Work required: A faithful copy is required. Print each line of the data exactly and omit the pictures.

Data:
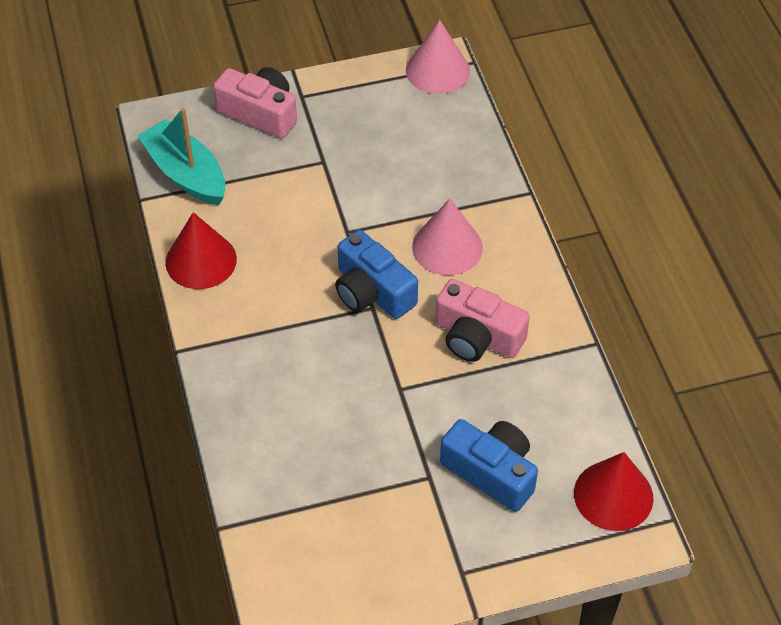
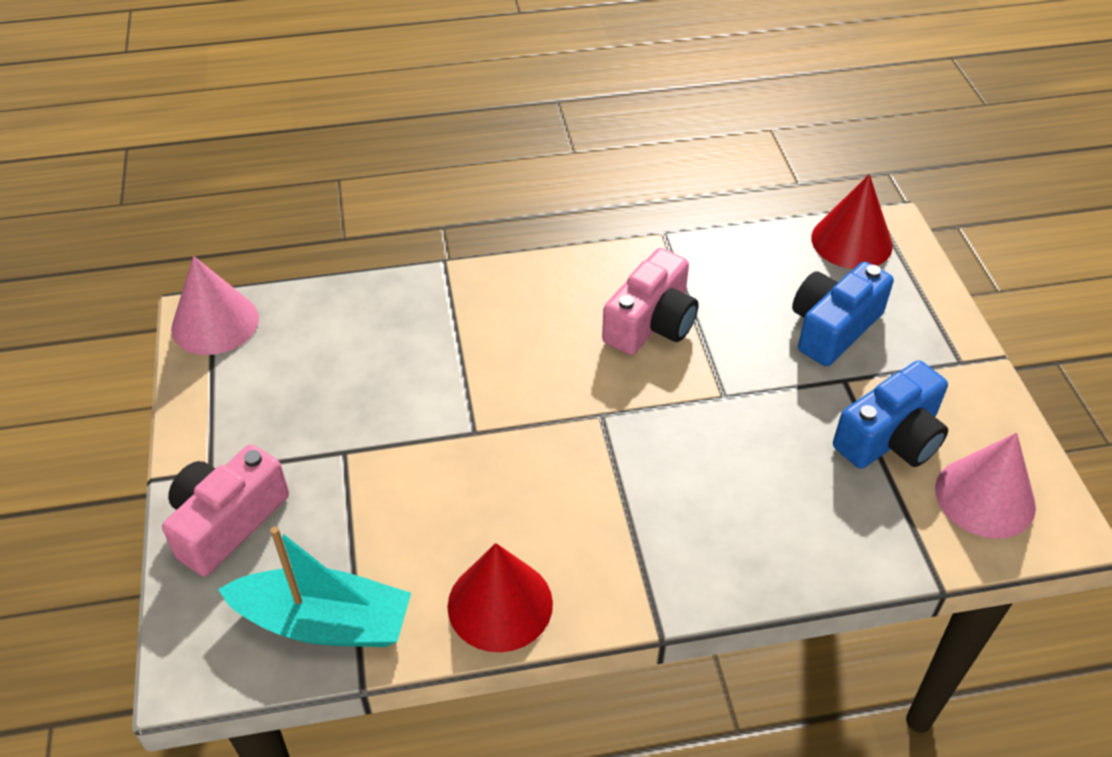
camera: 85 degrees left, 5 degrees down
(186, 174) = (324, 622): turquoise boat -> turquoise boat turned 135 degrees counterclockwise
(372, 291) = (576, 413): blue camera -> blue camera (890, 438)
(447, 247) = (515, 337): pink cone -> pink cone (985, 497)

Solved exercise:
camera: 85 degrees left, 5 degrees down
(186, 174) = (324, 622): turquoise boat -> turquoise boat turned 135 degrees counterclockwise
(372, 291) = (576, 413): blue camera -> blue camera (890, 438)
(447, 247) = (515, 337): pink cone -> pink cone (985, 497)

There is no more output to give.